● **Work instructions**: Single out the lines of the material that contain "item" and copy them.

● **Material supplied**:
------------------------------------------------------------
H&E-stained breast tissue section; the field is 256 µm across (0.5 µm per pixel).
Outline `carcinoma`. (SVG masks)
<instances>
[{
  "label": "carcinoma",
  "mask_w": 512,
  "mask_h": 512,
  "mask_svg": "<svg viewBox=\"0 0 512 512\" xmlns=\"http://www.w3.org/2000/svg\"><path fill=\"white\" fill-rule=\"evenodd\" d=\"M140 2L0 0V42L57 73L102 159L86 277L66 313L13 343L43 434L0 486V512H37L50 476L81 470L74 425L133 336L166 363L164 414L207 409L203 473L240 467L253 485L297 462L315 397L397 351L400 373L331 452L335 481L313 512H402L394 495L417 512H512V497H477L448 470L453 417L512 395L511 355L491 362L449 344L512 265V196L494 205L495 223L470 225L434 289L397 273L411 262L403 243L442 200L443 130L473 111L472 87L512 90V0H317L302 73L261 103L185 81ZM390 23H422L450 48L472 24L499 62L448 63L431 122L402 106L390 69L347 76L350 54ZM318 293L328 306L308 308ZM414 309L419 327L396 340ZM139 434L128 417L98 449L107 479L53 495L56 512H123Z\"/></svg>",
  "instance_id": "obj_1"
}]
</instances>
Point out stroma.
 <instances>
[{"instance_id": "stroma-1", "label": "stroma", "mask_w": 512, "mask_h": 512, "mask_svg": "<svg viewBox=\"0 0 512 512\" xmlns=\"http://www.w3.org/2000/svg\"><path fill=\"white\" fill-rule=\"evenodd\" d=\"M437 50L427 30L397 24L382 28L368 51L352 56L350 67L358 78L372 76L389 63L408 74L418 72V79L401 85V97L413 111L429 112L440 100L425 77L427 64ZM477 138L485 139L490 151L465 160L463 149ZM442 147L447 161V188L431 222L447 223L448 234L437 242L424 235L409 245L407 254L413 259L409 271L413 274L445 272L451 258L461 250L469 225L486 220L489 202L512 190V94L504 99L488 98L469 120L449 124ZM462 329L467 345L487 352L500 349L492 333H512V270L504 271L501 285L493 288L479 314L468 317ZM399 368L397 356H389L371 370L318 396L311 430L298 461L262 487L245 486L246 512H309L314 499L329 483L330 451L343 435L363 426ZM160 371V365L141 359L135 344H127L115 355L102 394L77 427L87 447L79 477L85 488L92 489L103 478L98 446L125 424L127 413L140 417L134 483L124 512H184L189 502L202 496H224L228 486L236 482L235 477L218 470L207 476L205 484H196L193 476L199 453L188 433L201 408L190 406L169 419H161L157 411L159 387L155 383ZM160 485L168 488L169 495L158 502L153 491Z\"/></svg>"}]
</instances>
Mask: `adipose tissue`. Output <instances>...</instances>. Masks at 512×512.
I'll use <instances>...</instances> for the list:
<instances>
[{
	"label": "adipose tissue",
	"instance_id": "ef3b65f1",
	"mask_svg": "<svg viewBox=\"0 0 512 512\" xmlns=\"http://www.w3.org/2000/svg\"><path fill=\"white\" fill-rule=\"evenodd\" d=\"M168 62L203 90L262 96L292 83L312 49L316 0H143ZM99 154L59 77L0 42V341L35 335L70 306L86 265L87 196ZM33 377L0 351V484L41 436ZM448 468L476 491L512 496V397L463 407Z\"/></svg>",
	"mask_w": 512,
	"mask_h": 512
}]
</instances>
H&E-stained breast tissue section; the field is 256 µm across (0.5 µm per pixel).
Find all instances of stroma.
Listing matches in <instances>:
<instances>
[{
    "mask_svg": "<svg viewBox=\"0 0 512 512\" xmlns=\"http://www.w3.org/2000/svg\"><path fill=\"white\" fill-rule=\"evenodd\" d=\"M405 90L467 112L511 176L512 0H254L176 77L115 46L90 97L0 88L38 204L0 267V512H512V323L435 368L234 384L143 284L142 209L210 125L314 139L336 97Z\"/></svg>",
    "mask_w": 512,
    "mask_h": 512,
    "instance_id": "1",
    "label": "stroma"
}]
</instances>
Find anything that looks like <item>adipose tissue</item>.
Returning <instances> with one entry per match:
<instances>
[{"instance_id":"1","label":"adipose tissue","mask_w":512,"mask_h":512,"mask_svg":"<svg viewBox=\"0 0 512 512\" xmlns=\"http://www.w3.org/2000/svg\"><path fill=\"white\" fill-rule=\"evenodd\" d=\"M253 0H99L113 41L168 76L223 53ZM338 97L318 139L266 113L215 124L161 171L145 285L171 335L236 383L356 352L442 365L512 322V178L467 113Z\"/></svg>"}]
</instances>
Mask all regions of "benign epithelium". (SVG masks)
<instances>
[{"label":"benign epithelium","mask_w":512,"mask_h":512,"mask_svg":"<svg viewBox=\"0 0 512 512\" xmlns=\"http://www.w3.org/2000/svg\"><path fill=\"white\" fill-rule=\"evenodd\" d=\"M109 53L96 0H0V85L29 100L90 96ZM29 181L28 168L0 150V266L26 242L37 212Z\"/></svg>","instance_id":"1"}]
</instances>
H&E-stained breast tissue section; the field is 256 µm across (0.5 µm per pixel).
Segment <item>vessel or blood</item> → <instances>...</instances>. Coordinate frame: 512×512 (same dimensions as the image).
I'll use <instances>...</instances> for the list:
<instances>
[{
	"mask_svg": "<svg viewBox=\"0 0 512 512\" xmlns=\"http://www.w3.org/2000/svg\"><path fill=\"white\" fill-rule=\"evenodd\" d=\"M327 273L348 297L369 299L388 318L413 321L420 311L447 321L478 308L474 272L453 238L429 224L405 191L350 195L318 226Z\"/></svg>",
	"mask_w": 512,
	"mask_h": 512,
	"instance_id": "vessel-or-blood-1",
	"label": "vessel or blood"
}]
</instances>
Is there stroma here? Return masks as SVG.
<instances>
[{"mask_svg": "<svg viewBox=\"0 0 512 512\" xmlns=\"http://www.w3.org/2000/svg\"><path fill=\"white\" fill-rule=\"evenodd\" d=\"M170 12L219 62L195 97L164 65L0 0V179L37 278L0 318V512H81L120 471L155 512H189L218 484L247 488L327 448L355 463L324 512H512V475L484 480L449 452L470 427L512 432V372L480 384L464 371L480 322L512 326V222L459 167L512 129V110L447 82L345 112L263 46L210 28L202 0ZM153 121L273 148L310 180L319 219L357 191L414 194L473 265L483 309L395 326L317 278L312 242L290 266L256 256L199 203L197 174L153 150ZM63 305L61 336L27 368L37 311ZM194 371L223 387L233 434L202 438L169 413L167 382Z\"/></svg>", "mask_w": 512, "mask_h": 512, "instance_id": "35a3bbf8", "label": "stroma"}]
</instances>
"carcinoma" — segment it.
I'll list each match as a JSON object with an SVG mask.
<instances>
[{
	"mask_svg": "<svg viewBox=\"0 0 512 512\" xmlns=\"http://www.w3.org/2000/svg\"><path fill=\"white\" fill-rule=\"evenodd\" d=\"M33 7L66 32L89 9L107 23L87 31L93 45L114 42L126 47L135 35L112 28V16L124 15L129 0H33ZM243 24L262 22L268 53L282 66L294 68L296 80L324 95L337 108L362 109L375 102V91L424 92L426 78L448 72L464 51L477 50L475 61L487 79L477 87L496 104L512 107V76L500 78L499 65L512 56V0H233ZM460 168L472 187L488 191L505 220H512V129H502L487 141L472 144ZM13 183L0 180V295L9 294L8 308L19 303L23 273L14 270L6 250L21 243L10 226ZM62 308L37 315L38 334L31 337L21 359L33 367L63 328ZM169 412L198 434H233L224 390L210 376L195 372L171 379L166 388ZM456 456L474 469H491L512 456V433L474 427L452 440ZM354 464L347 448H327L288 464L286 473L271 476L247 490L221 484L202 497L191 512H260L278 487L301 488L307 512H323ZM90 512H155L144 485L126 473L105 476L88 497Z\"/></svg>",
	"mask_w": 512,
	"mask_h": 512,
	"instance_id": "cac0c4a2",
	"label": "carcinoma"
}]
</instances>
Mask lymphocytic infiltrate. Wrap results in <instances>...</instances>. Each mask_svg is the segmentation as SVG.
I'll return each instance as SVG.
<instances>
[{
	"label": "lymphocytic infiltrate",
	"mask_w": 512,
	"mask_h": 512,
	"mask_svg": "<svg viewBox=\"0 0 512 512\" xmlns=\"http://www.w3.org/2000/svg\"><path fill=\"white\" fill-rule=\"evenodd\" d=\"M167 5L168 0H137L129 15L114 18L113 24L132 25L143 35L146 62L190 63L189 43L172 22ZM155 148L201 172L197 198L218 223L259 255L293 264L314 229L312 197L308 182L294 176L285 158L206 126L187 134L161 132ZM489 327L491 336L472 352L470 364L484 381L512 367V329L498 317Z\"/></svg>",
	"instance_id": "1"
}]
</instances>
------------------------------------------------------------
● **Complete response**:
Find anything that looks like <item>adipose tissue</item>.
Segment <item>vessel or blood</item> → <instances>...</instances>. Coordinate frame: 512×512 (same dimensions as the image).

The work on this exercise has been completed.